TASK TO COMPLETE:
A complete response lists each line of the data below that includes the word "fork".

Object count change data
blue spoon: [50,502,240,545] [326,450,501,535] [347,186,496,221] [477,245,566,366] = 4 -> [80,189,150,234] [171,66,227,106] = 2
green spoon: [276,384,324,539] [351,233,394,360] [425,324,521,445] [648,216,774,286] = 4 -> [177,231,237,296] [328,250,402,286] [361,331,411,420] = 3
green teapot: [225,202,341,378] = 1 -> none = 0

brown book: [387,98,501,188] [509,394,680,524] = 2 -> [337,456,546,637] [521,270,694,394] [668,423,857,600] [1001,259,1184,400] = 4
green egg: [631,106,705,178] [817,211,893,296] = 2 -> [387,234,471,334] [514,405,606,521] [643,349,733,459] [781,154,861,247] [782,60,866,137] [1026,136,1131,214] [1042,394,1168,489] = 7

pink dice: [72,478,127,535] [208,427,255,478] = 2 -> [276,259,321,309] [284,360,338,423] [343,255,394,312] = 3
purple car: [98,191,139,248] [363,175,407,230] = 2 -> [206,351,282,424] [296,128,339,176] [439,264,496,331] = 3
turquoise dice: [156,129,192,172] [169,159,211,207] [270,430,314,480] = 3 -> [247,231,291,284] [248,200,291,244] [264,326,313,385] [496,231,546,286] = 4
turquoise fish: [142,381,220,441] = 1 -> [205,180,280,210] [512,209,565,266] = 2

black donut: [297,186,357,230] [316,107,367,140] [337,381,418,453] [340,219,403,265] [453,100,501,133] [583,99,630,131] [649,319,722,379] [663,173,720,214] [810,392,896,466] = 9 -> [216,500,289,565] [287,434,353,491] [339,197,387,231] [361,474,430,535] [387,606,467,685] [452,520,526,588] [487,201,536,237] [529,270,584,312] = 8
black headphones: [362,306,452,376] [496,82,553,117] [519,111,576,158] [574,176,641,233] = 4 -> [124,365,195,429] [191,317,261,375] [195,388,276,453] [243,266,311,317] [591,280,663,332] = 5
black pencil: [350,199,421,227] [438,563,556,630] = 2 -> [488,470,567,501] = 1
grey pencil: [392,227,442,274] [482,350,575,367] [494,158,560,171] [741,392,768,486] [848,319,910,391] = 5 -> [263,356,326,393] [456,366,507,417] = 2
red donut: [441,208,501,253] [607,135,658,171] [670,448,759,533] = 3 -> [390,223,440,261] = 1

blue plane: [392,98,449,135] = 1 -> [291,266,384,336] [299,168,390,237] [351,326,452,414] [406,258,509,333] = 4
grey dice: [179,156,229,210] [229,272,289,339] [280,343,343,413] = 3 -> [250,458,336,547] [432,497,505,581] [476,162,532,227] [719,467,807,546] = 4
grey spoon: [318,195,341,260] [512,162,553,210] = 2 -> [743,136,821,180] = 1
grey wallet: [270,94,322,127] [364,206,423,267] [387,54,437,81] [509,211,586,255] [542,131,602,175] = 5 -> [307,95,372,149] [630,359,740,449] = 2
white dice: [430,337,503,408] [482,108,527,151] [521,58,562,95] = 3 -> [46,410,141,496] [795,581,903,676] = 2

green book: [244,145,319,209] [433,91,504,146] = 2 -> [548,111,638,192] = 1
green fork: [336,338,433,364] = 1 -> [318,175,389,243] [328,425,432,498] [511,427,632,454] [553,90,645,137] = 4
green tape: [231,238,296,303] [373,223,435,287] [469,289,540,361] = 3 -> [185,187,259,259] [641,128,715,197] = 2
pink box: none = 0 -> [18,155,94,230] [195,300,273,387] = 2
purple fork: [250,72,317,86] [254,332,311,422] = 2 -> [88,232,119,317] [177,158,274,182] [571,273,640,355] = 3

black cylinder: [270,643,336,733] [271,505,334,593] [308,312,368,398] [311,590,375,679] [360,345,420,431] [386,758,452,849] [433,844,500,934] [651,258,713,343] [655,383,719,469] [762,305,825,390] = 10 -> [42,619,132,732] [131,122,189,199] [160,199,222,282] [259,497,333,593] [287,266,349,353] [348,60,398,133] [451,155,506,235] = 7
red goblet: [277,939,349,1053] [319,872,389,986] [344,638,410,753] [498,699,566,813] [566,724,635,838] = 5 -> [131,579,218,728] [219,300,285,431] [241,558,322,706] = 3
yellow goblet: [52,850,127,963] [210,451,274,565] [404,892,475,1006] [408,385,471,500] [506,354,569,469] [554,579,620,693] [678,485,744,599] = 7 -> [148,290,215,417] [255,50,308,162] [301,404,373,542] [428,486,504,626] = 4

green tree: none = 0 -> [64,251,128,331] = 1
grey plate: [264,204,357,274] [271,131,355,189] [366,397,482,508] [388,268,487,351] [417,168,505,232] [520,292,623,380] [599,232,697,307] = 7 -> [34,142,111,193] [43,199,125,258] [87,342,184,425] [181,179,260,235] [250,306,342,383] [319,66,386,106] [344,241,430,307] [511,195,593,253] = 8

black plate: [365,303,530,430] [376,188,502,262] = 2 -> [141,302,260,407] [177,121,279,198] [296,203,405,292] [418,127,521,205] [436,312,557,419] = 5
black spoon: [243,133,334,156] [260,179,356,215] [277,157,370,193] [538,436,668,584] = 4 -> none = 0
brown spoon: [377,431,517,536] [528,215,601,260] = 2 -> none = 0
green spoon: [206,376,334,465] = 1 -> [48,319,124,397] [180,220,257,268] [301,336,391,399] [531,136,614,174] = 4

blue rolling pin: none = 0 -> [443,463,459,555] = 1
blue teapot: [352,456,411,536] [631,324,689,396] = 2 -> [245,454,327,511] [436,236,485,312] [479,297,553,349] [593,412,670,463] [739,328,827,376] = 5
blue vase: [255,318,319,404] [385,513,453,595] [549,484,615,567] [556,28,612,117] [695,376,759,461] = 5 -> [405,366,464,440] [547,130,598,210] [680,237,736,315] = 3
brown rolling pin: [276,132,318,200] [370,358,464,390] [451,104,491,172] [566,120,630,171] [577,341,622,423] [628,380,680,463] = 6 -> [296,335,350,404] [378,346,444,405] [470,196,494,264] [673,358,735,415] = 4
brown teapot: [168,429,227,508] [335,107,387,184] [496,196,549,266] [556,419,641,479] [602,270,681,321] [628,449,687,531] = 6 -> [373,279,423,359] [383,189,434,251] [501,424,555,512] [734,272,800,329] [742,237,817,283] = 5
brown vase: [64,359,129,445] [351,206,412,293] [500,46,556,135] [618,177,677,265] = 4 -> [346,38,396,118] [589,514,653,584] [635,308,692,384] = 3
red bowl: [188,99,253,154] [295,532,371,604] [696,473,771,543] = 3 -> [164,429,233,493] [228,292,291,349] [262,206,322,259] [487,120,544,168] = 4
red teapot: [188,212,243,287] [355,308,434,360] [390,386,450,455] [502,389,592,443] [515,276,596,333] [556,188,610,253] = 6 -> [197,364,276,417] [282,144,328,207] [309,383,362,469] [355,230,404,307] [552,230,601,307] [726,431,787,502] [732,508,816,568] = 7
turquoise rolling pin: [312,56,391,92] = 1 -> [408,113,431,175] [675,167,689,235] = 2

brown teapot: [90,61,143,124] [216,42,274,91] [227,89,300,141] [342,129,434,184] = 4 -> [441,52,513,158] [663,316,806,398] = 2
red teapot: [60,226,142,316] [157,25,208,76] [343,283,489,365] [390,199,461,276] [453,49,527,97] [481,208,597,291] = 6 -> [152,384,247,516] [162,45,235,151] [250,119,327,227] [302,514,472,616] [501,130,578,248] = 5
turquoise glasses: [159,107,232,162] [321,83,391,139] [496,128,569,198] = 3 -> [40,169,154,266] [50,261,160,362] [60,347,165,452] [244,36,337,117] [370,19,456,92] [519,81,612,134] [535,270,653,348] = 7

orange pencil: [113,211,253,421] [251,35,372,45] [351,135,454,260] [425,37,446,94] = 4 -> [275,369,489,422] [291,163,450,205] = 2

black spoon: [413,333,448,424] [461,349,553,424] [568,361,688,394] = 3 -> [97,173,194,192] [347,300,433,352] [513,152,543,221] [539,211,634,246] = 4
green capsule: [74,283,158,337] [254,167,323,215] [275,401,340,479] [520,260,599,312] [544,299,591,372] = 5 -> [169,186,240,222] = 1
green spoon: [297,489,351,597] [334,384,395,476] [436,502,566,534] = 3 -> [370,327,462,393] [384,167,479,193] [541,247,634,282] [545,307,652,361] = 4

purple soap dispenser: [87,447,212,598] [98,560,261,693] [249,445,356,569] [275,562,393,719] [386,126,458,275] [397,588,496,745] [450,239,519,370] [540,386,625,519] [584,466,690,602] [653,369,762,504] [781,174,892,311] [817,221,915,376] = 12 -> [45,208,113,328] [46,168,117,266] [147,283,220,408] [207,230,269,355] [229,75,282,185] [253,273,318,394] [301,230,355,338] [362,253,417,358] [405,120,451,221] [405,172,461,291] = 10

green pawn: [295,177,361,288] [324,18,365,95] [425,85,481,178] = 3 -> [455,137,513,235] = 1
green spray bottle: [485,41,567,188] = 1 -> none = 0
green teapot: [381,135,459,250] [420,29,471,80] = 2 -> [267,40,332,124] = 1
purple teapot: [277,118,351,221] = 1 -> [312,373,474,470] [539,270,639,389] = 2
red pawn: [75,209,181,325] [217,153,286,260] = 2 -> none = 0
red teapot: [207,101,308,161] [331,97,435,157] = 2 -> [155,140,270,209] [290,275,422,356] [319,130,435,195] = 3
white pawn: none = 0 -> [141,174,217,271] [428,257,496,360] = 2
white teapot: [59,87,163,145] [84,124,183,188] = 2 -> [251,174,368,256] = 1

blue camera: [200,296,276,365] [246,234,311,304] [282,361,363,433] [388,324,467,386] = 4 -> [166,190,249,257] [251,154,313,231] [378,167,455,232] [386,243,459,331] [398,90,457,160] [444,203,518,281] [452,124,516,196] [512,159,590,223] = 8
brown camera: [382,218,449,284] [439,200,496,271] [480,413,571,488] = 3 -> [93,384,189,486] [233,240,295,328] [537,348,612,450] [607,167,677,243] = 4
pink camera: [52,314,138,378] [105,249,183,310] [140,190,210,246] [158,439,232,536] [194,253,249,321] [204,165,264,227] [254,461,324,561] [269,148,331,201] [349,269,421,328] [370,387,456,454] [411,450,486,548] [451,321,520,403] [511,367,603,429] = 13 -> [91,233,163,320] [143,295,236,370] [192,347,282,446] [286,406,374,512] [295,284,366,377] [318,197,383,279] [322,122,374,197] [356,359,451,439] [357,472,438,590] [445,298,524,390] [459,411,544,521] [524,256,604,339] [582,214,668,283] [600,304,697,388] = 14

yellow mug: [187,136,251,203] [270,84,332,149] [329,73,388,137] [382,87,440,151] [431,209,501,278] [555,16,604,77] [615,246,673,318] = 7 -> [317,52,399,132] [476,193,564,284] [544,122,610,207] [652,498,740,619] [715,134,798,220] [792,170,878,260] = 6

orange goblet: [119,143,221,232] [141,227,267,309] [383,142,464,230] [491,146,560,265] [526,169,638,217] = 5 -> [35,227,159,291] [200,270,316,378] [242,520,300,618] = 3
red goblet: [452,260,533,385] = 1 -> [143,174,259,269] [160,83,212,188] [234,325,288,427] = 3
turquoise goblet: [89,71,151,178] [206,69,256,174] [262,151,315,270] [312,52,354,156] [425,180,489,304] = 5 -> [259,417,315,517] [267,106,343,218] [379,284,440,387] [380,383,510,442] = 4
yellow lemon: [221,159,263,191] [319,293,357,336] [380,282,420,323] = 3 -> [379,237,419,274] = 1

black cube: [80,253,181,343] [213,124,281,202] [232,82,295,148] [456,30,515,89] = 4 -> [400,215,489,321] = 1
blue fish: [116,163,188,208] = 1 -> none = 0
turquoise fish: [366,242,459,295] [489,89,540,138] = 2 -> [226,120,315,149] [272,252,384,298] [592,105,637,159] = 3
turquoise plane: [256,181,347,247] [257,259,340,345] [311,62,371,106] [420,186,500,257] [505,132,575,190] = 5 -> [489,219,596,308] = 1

REPLY TO THE EXERCISE:
green fork: [336,338,433,364] = 1 -> [318,175,389,243] [328,425,432,498] [511,427,632,454] [553,90,645,137] = 4
purple fork: [250,72,317,86] [254,332,311,422] = 2 -> [88,232,119,317] [177,158,274,182] [571,273,640,355] = 3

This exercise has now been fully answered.